**WHAT YOU ARE ASKED TO DO**.
For this exercise, restate the records word for word.

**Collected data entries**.
■ ■ ■
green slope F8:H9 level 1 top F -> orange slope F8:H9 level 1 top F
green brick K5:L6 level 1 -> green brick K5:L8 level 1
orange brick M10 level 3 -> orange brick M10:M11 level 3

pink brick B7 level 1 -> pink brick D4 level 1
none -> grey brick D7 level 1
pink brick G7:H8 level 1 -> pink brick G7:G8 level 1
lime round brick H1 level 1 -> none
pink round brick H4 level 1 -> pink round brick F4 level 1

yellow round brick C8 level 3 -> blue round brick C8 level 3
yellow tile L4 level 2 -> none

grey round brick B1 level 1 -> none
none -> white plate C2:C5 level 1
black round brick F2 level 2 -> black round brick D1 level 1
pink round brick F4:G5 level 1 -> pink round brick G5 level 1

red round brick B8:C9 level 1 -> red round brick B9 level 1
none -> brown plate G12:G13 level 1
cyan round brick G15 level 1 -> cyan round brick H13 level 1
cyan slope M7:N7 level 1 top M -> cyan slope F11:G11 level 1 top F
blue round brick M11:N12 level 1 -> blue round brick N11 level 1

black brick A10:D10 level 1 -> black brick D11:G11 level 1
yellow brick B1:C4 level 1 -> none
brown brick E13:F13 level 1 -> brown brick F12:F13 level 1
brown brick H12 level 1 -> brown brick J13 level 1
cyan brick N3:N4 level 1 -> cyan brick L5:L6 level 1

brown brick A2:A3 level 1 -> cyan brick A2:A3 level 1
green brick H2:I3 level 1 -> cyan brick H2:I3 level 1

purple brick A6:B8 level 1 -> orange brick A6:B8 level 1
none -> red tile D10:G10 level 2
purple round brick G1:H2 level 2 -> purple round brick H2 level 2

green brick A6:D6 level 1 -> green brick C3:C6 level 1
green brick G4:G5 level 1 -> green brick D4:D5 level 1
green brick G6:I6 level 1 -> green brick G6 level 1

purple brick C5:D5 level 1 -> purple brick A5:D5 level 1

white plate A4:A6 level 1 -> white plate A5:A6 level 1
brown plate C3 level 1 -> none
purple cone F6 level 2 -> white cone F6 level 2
■ ■ ■
**WORKED SOLUTION**.
green slope F8:H9 level 1 top F -> orange slope F8:H9 level 1 top F
green brick K5:L6 level 1 -> green brick K5:L8 level 1
orange brick M10 level 3 -> orange brick M10:M11 level 3

pink brick B7 level 1 -> pink brick D4 level 1
none -> grey brick D7 level 1
pink brick G7:H8 level 1 -> pink brick G7:G8 level 1
lime round brick H1 level 1 -> none
pink round brick H4 level 1 -> pink round brick F4 level 1

yellow round brick C8 level 3 -> blue round brick C8 level 3
yellow tile L4 level 2 -> none

grey round brick B1 level 1 -> none
none -> white plate C2:C5 level 1
black round brick F2 level 2 -> black round brick D1 level 1
pink round brick F4:G5 level 1 -> pink round brick G5 level 1

red round brick B8:C9 level 1 -> red round brick B9 level 1
none -> brown plate G12:G13 level 1
cyan round brick G15 level 1 -> cyan round brick H13 level 1
cyan slope M7:N7 level 1 top M -> cyan slope F11:G11 level 1 top F
blue round brick M11:N12 level 1 -> blue round brick N11 level 1

black brick A10:D10 level 1 -> black brick D11:G11 level 1
yellow brick B1:C4 level 1 -> none
brown brick E13:F13 level 1 -> brown brick F12:F13 level 1
brown brick H12 level 1 -> brown brick J13 level 1
cyan brick N3:N4 level 1 -> cyan brick L5:L6 level 1

brown brick A2:A3 level 1 -> cyan brick A2:A3 level 1
green brick H2:I3 level 1 -> cyan brick H2:I3 level 1

purple brick A6:B8 level 1 -> orange brick A6:B8 level 1
none -> red tile D10:G10 level 2
purple round brick G1:H2 level 2 -> purple round brick H2 level 2

green brick A6:D6 level 1 -> green brick C3:C6 level 1
green brick G4:G5 level 1 -> green brick D4:D5 level 1
green brick G6:I6 level 1 -> green brick G6 level 1

purple brick C5:D5 level 1 -> purple brick A5:D5 level 1

white plate A4:A6 level 1 -> white plate A5:A6 level 1
brown plate C3 level 1 -> none
purple cone F6 level 2 -> white cone F6 level 2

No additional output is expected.